ABOUT THIS EXERCISE:
Transcribe the line holding "R4: none -> 470 (IN, SUM)" together with every line after it, through the end of the records, exactly and with no pictures.
═══ DATA RECORDS
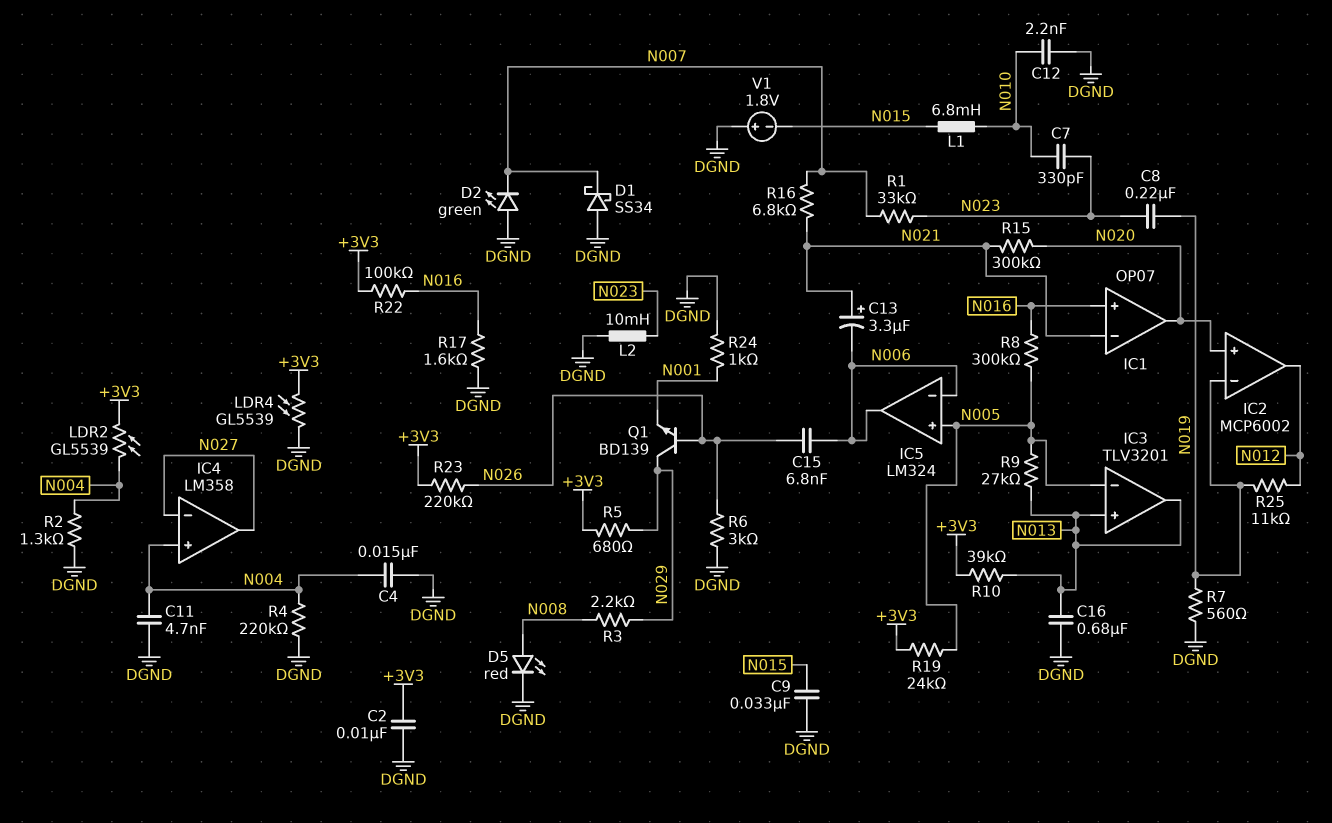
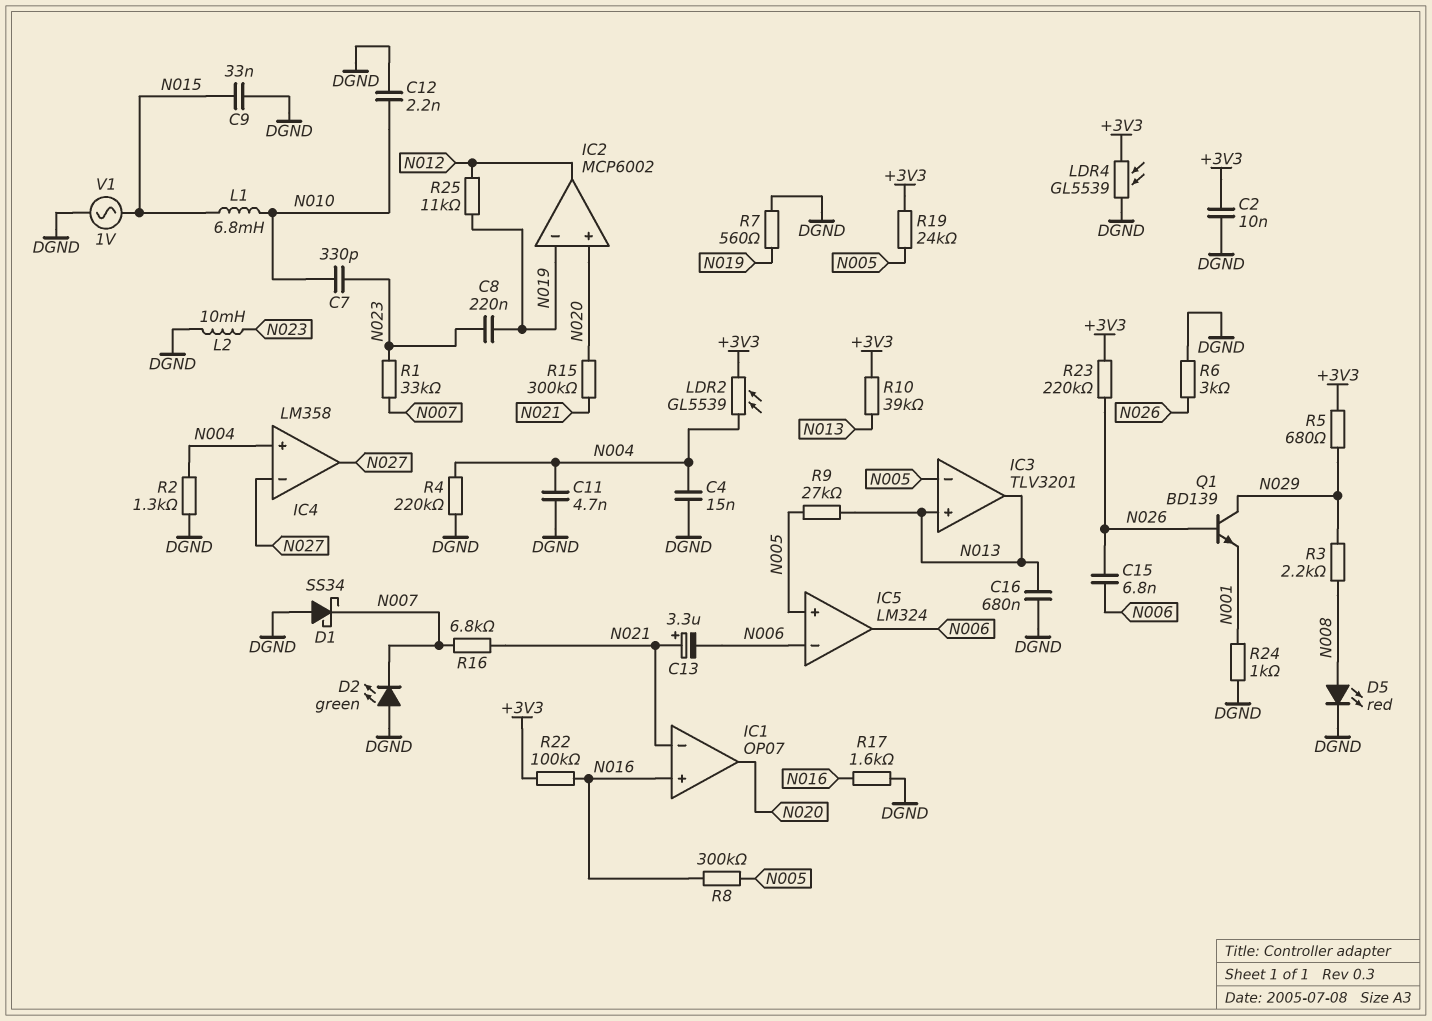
V1: 1.8V (plus DGND, minus N015) -> AC 1V (DGND, N015)

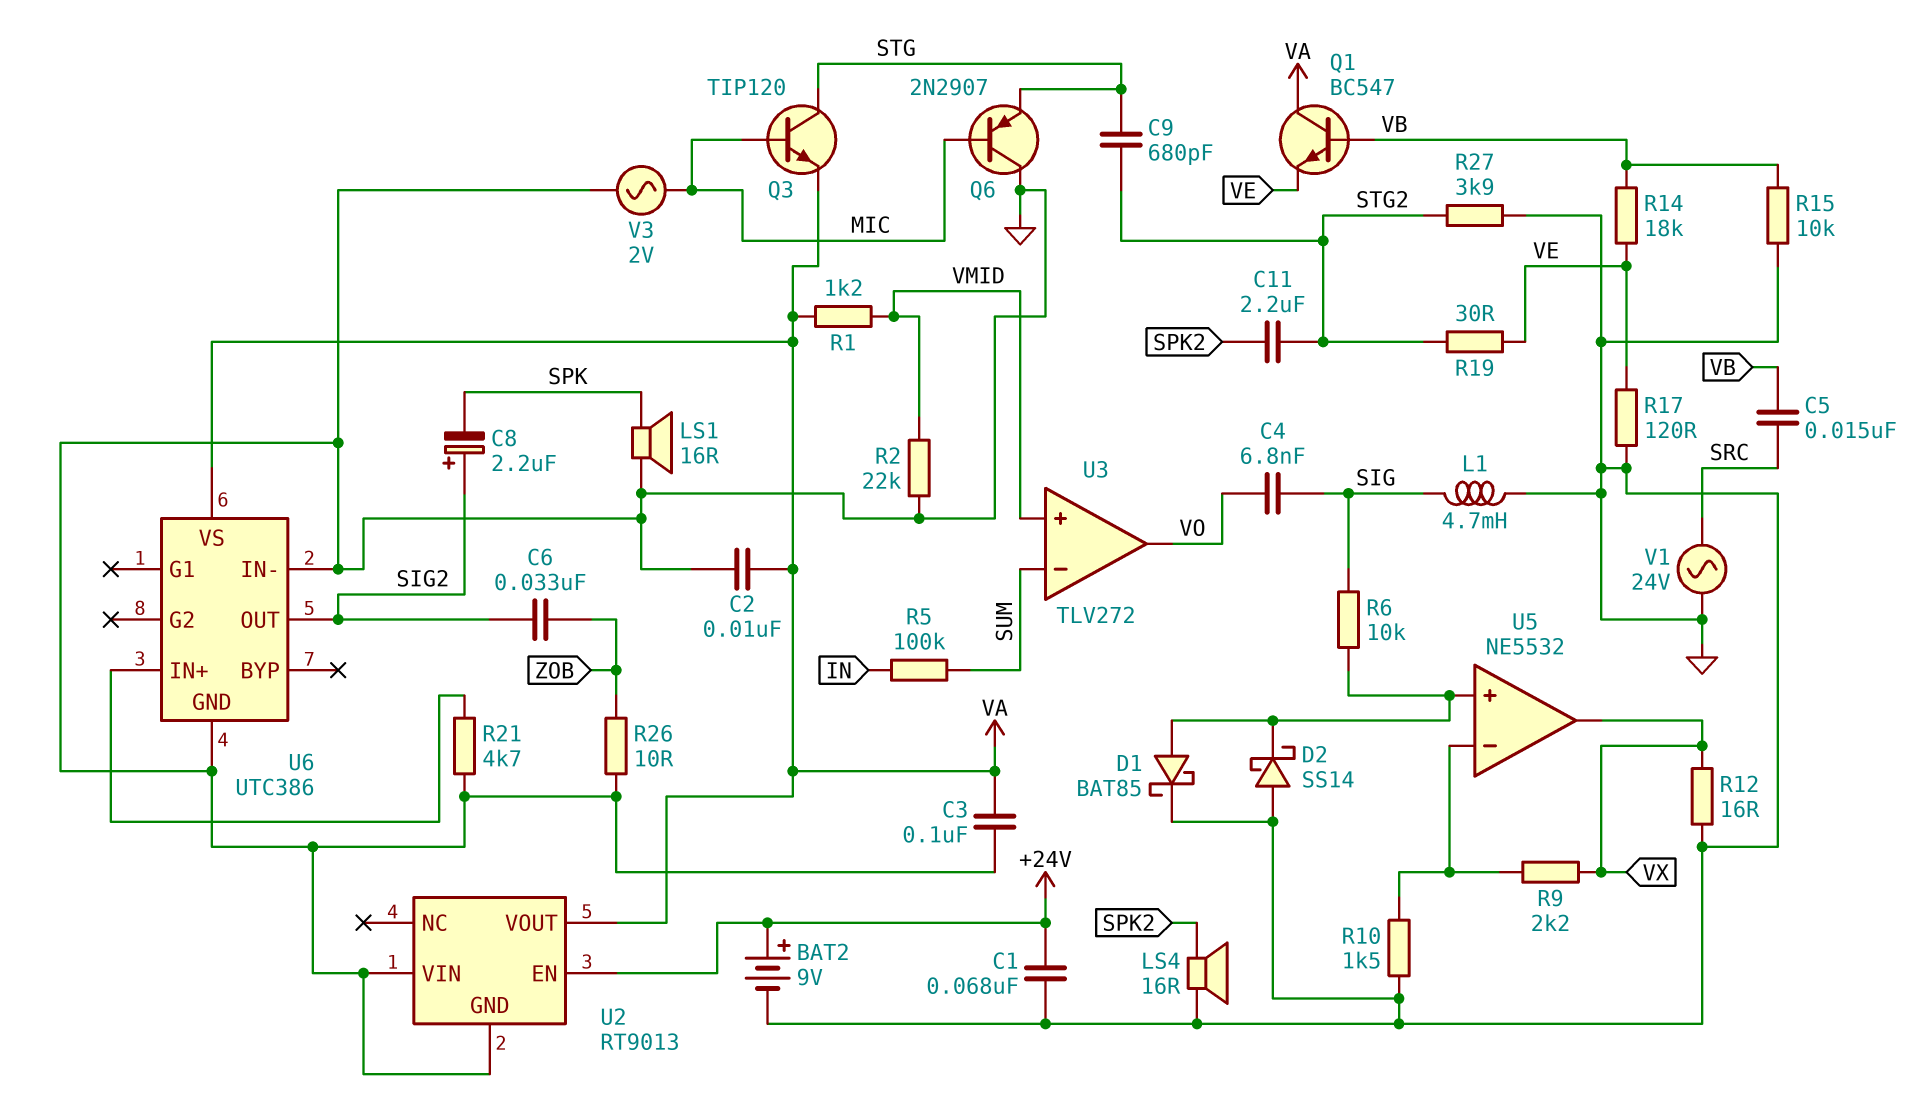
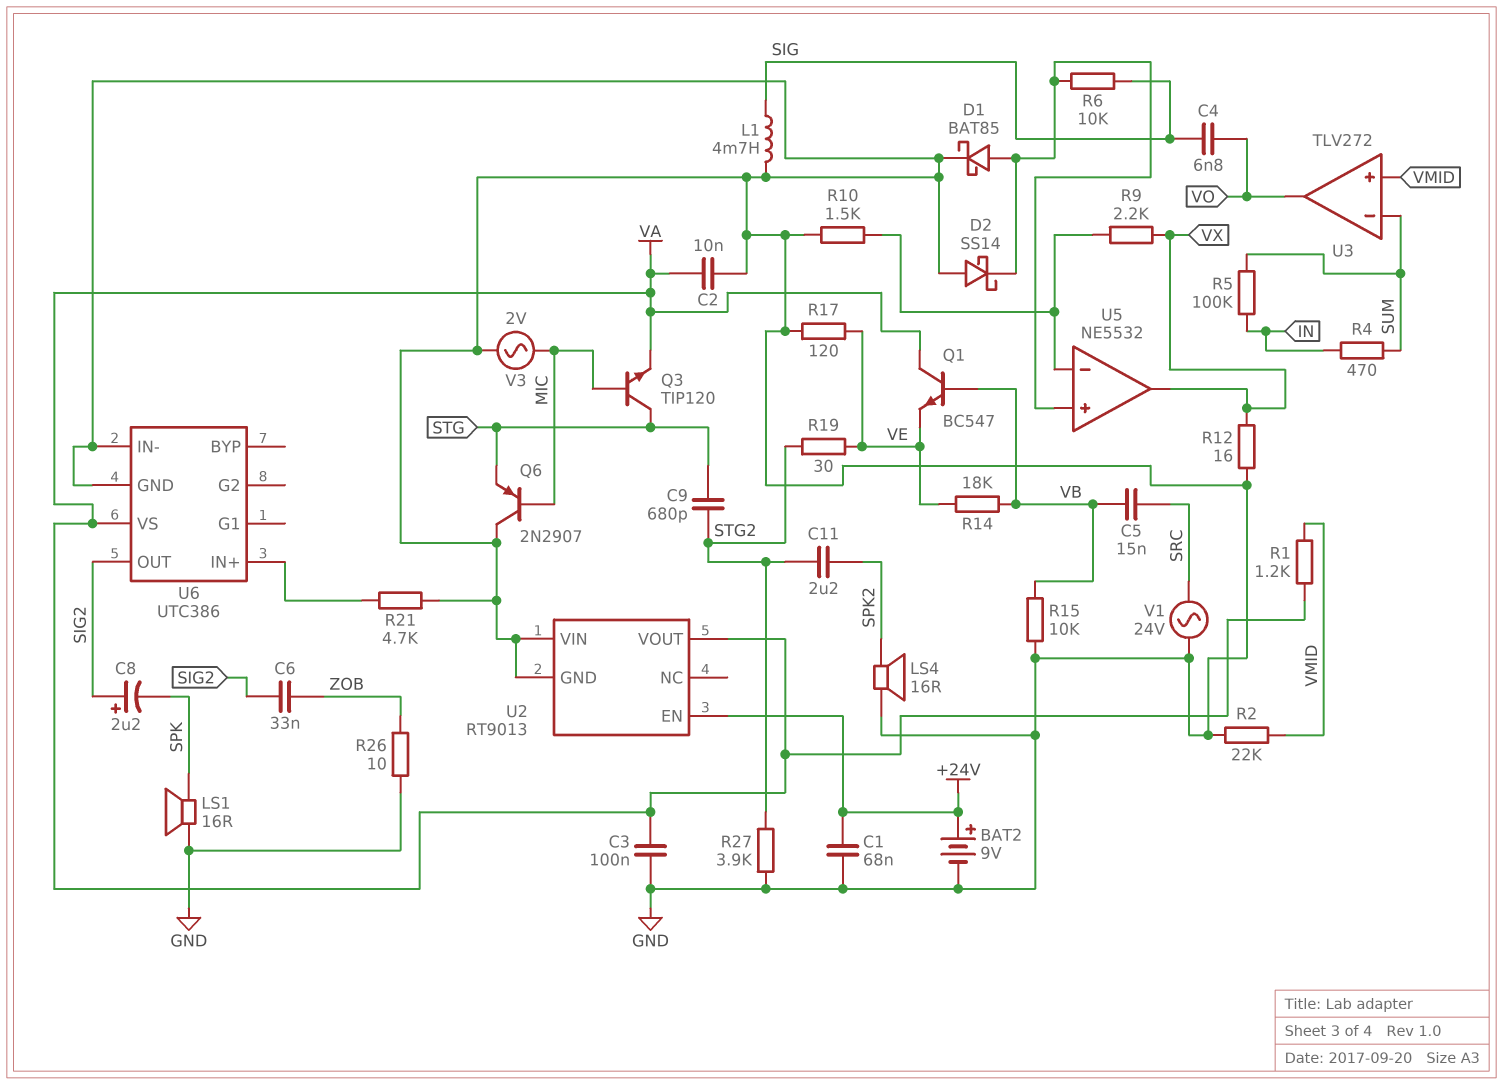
R4: none -> 470 (IN, SUM)

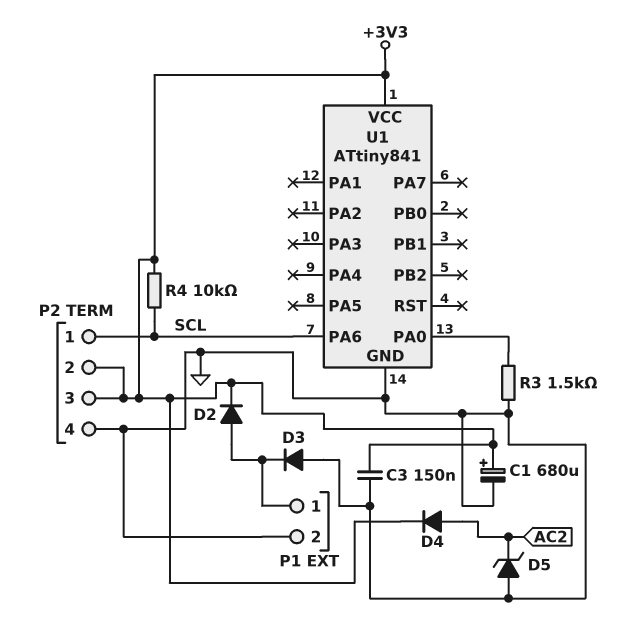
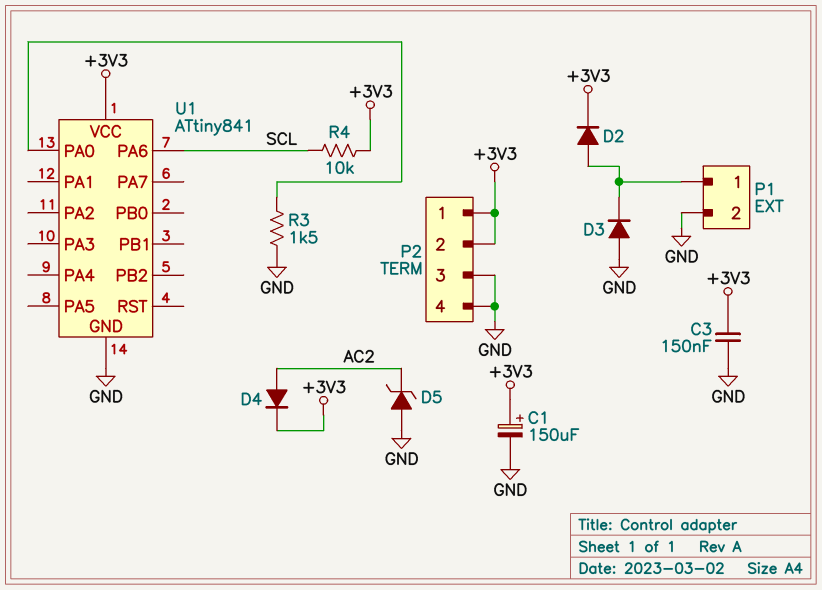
C1: 680uF (plus +3V3, minus GND) -> 150uF (plus +3V3, minus GND)
P2 pin 1: SCL -> +3V3
P2 pin 3: +3V3 -> GND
══════
TASK SOLUTION:
R4: none -> 470 (IN, SUM)

C1: 680uF (plus +3V3, minus GND) -> 150uF (plus +3V3, minus GND)
P2 pin 1: SCL -> +3V3
P2 pin 3: +3V3 -> GND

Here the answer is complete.